*Data supplied*
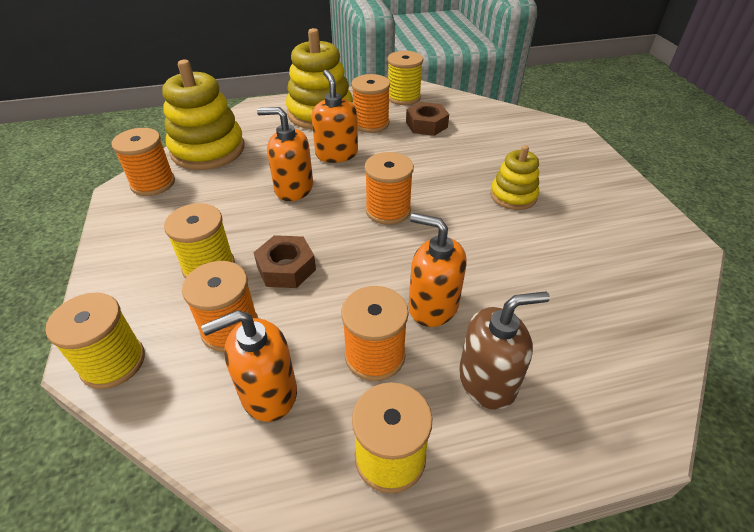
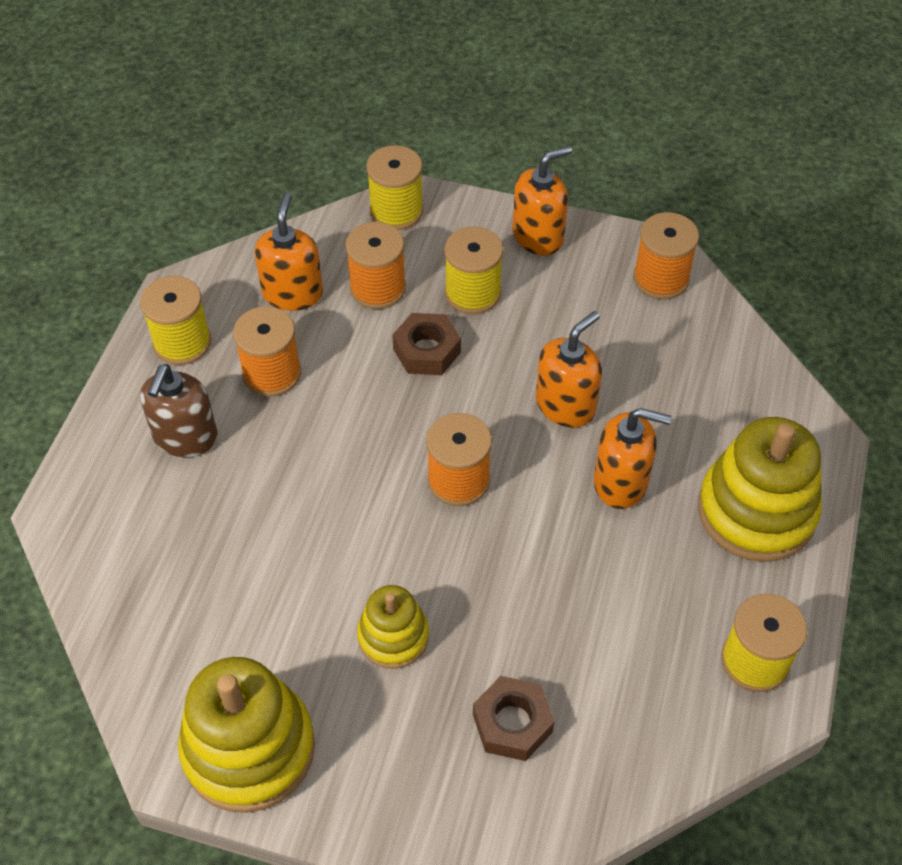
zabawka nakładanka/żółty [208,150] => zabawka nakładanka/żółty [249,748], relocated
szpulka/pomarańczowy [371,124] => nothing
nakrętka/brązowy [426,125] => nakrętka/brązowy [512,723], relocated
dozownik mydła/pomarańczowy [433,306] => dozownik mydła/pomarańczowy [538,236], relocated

...

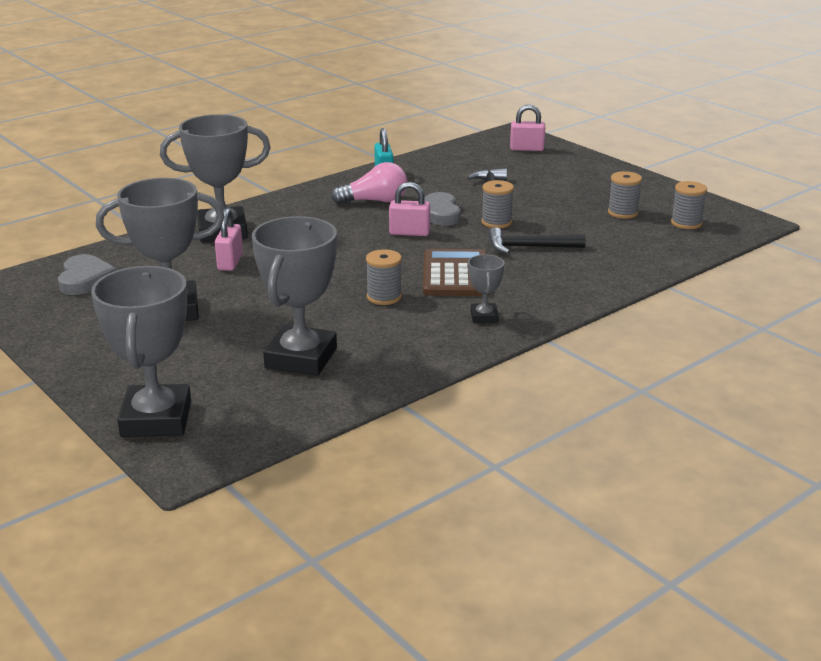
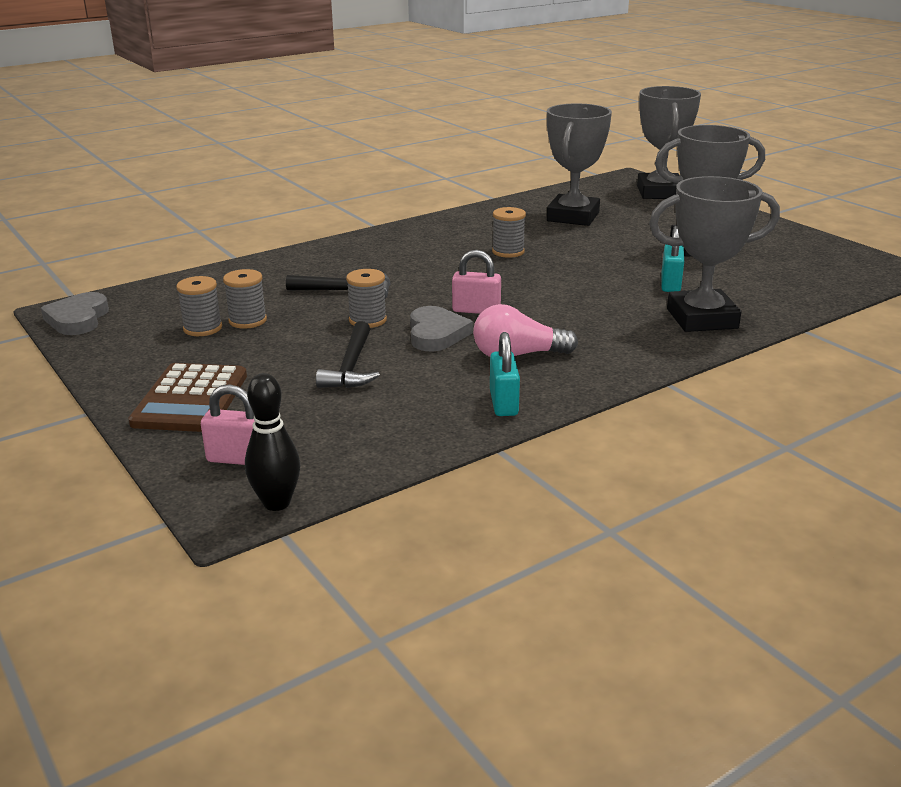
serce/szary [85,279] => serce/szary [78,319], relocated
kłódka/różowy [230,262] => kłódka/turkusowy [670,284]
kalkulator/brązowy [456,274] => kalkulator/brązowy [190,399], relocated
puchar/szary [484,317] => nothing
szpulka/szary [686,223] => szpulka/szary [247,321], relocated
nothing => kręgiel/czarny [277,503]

---

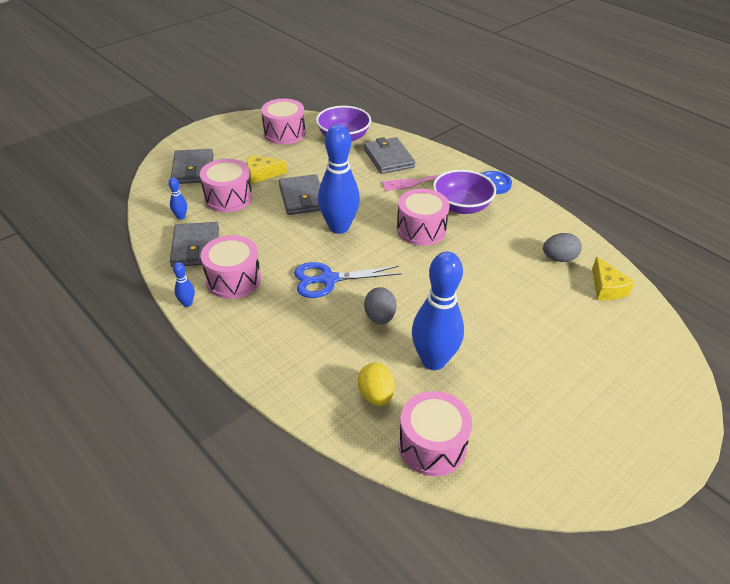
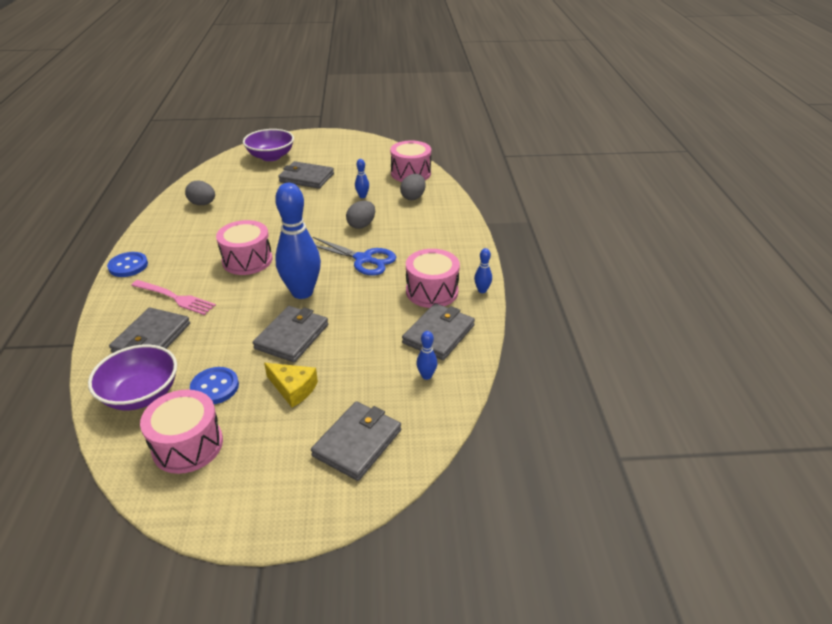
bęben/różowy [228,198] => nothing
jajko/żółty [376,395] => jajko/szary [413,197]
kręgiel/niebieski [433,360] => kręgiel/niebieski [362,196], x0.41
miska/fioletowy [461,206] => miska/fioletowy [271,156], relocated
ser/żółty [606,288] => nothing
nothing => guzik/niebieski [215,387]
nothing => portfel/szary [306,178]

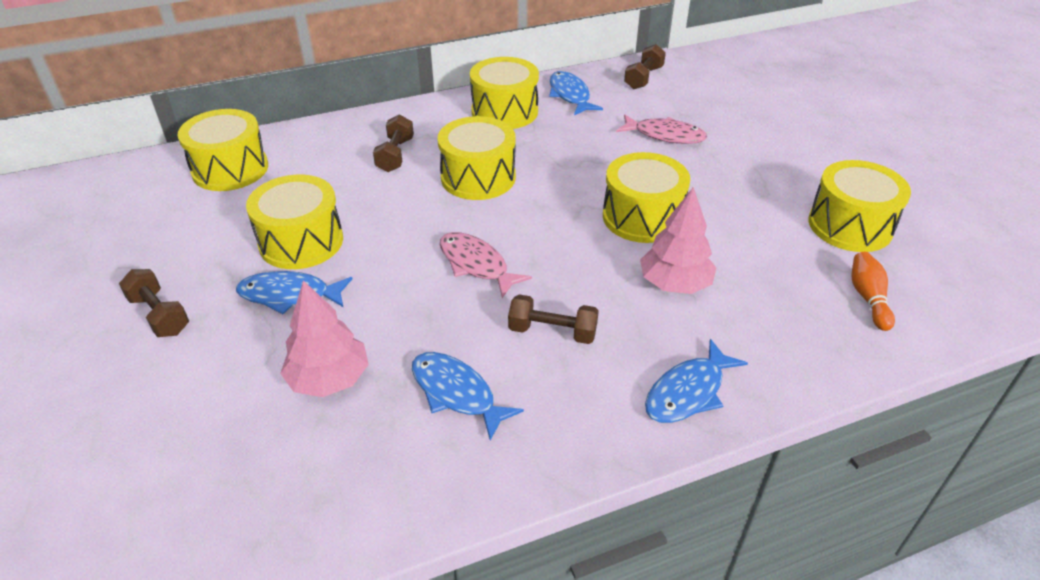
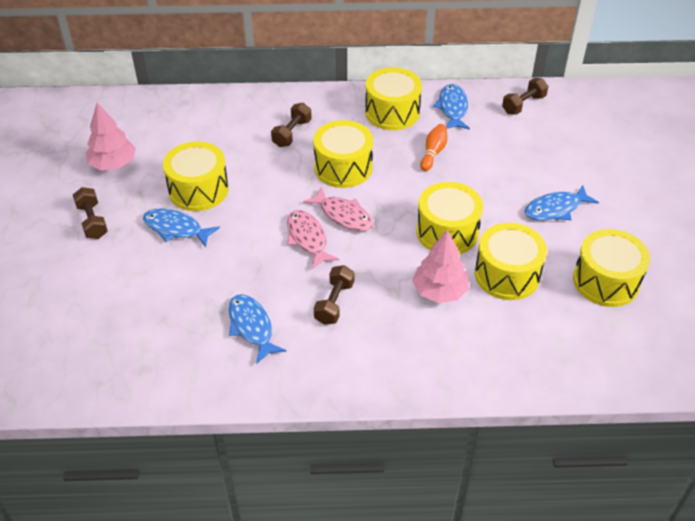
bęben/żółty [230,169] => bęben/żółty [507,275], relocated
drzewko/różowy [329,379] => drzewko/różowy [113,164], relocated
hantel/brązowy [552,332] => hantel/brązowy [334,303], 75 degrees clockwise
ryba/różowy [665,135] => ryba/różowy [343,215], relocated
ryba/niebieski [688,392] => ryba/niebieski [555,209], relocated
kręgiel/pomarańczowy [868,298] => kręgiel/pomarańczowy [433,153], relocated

*What you are asked to do*
Beginning at the line above that contains "zabawka nakładanka/żółty [208,150]", return each line exactly through the line that contains "dozownik mydła/pomarańczowy [433,306]", and no others.

*Exercise response*
zabawka nakładanka/żółty [208,150] => zabawka nakładanka/żółty [249,748], relocated
szpulka/pomarańczowy [371,124] => nothing
nakrętka/brązowy [426,125] => nakrętka/brązowy [512,723], relocated
dozownik mydła/pomarańczowy [433,306] => dozownik mydła/pomarańczowy [538,236], relocated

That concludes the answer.